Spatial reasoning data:
______________________________

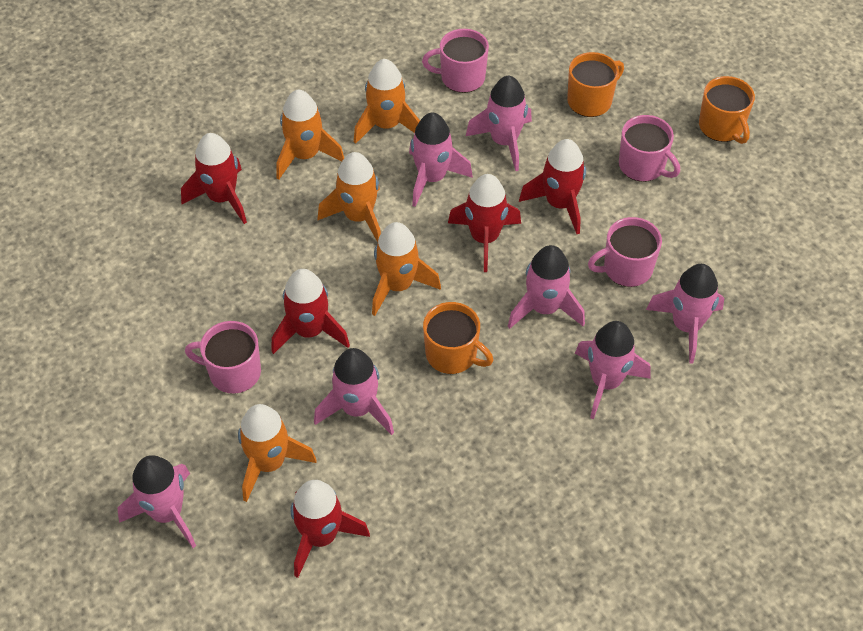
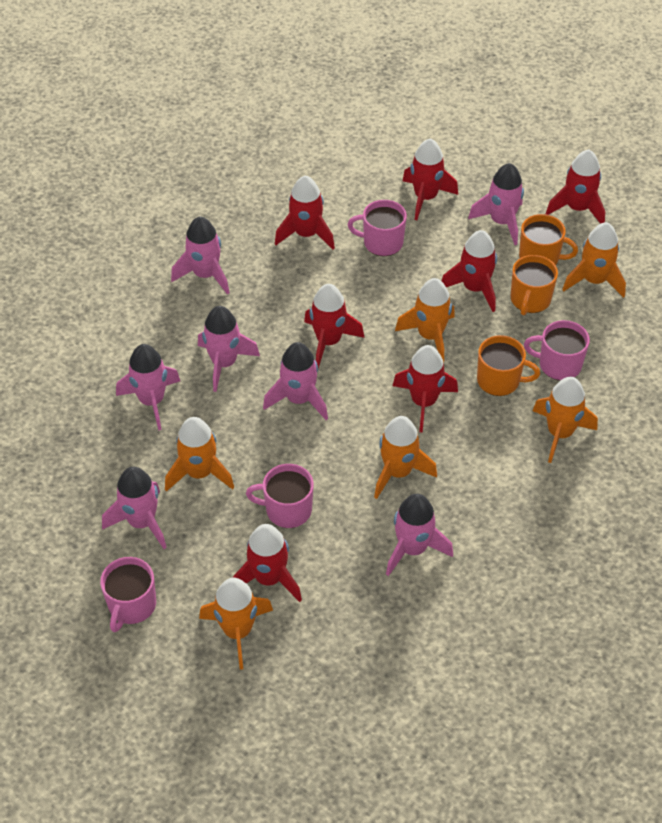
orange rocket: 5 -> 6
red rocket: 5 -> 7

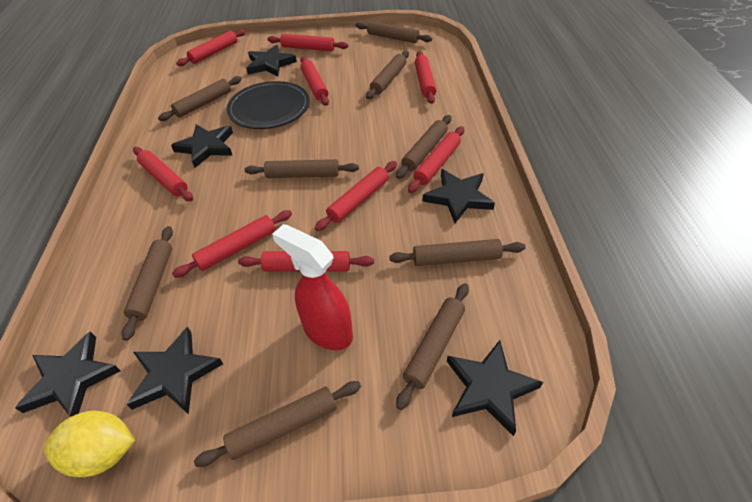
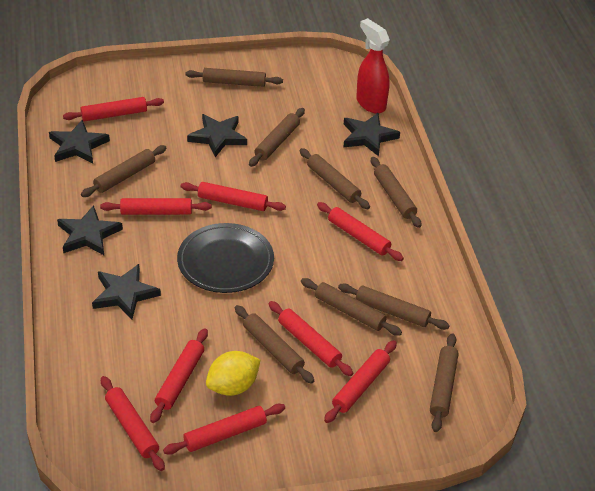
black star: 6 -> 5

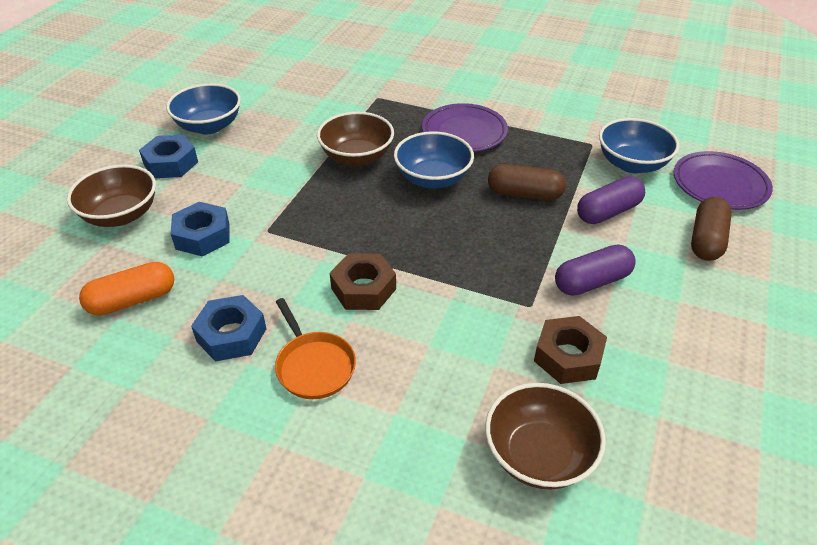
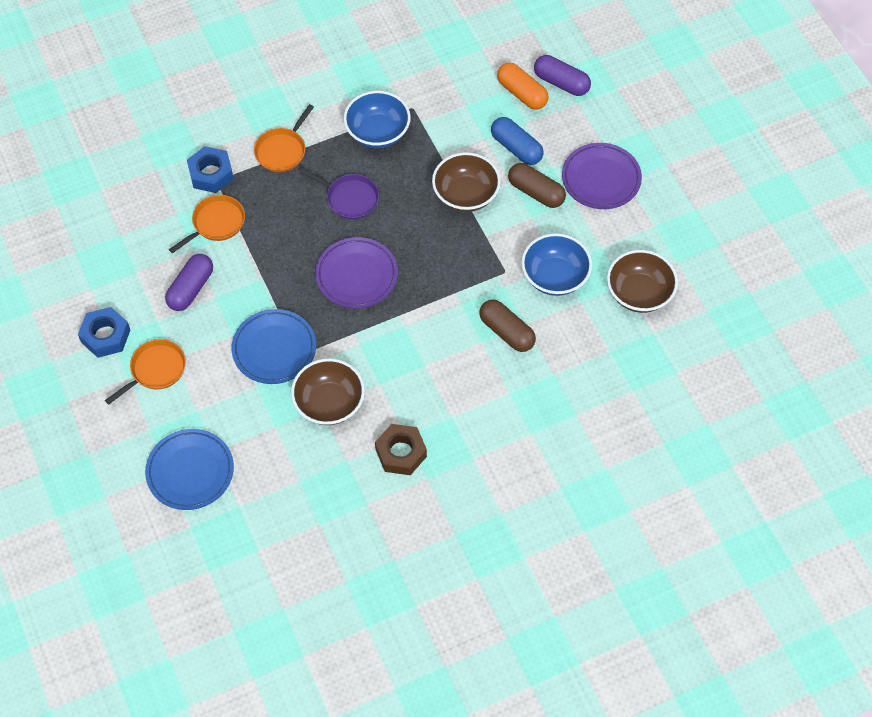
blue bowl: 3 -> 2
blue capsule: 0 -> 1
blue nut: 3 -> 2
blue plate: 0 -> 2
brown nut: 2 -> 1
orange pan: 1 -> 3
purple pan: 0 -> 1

______________________________

**TASK DESCRIPTION:**
Retype the whole of the data verbatim. Skip every picture.

**SOLUTION FOR THIS TASK:**
orange rocket: 5 -> 6
red rocket: 5 -> 7

black star: 6 -> 5

blue bowl: 3 -> 2
blue capsule: 0 -> 1
blue nut: 3 -> 2
blue plate: 0 -> 2
brown nut: 2 -> 1
orange pan: 1 -> 3
purple pan: 0 -> 1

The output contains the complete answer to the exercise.